Colored object listings:
....

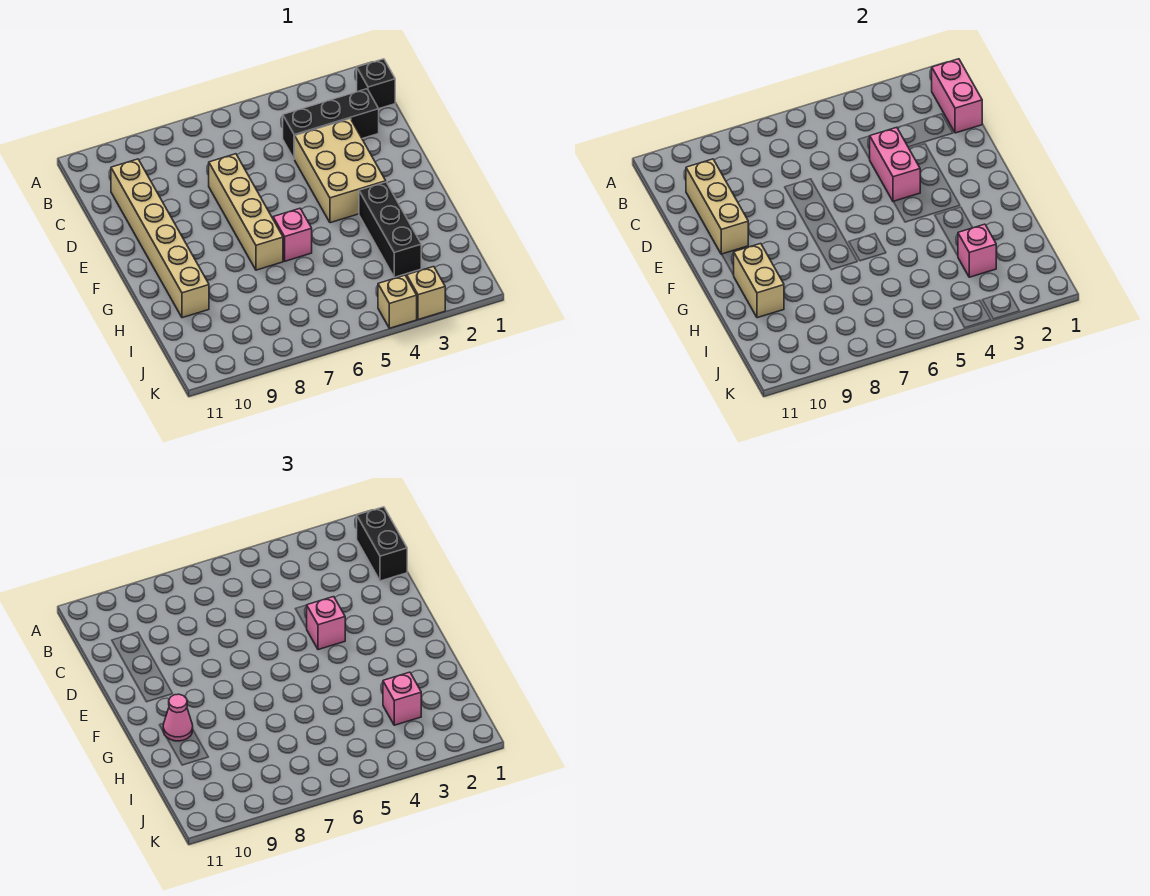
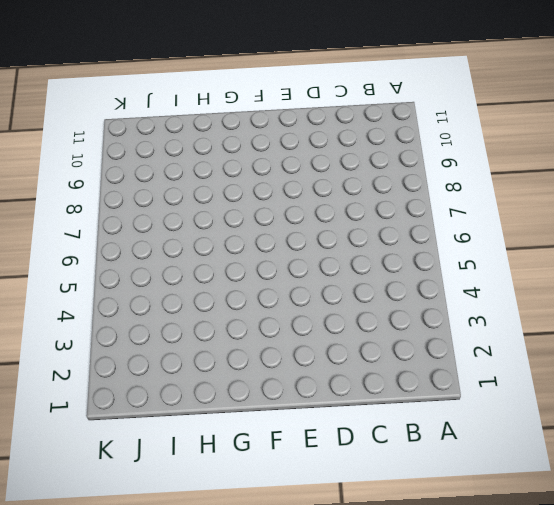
none -> black brick B1 level 1
none -> black brick C2:C4 level 1
none -> tan brick C10:H10 level 1

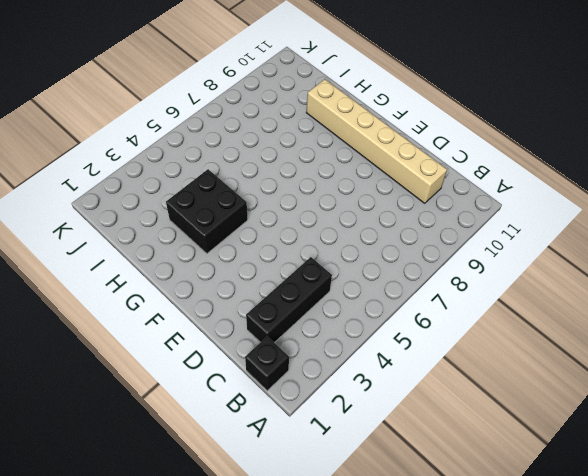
black brick G3:H4 level 1 -> black brick G3:I3 level 1
none -> tan brick D3:F4 level 1
none -> tan brick D7:G7 level 1
none -> pink brick G6 level 1

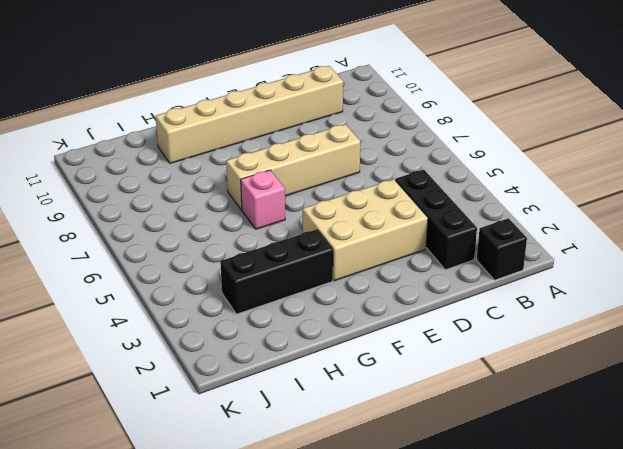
none -> tan brick K3 level 1
none -> tan brick K4 level 1
none -> pink brick B1:C1 level 2

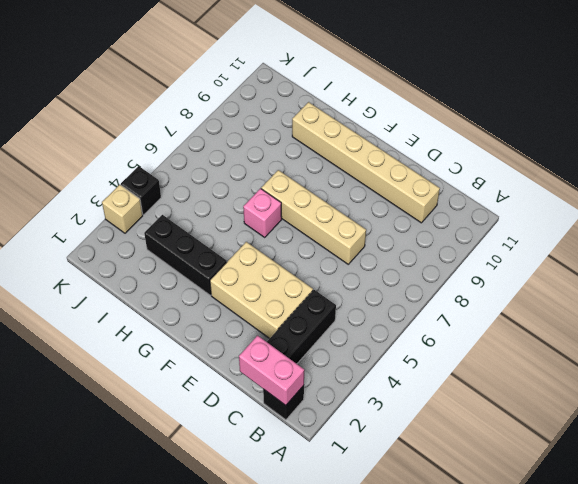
black brick K4 level 1 -> tan brick K4 level 1
none -> tan brick C10:E10 level 2
none -> pink brick D4:E4 level 2
none -> tan brick G10:H10 level 2

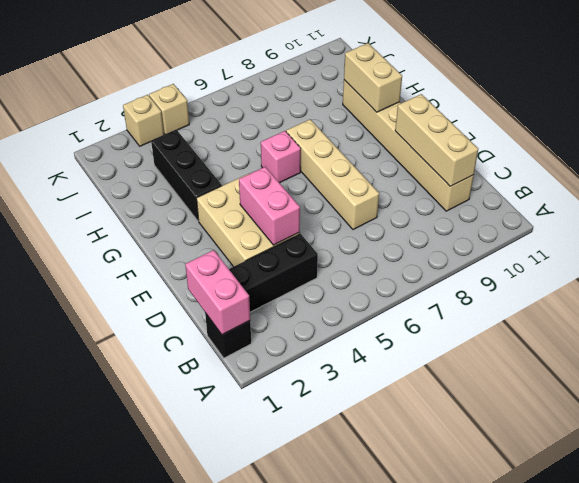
none -> pink brick I3 level 2
none -> black brick B1:C1 level 3
none -> pink brick E4 level 3

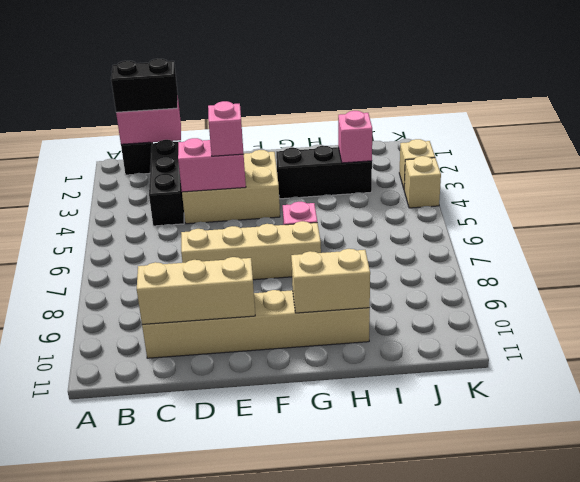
none -> pink cone G10 level 3
none -> pink brick I3 level 3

....

Your goal ▸ With the images left out, output all the entries above exactly.

Answer box ▸
none -> black brick B1 level 1
none -> black brick C2:C4 level 1
none -> tan brick C10:H10 level 1

black brick G3:H4 level 1 -> black brick G3:I3 level 1
none -> tan brick D3:F4 level 1
none -> tan brick D7:G7 level 1
none -> pink brick G6 level 1

none -> tan brick K3 level 1
none -> tan brick K4 level 1
none -> pink brick B1:C1 level 2

black brick K4 level 1 -> tan brick K4 level 1
none -> tan brick C10:E10 level 2
none -> pink brick D4:E4 level 2
none -> tan brick G10:H10 level 2

none -> pink brick I3 level 2
none -> black brick B1:C1 level 3
none -> pink brick E4 level 3

none -> pink cone G10 level 3
none -> pink brick I3 level 3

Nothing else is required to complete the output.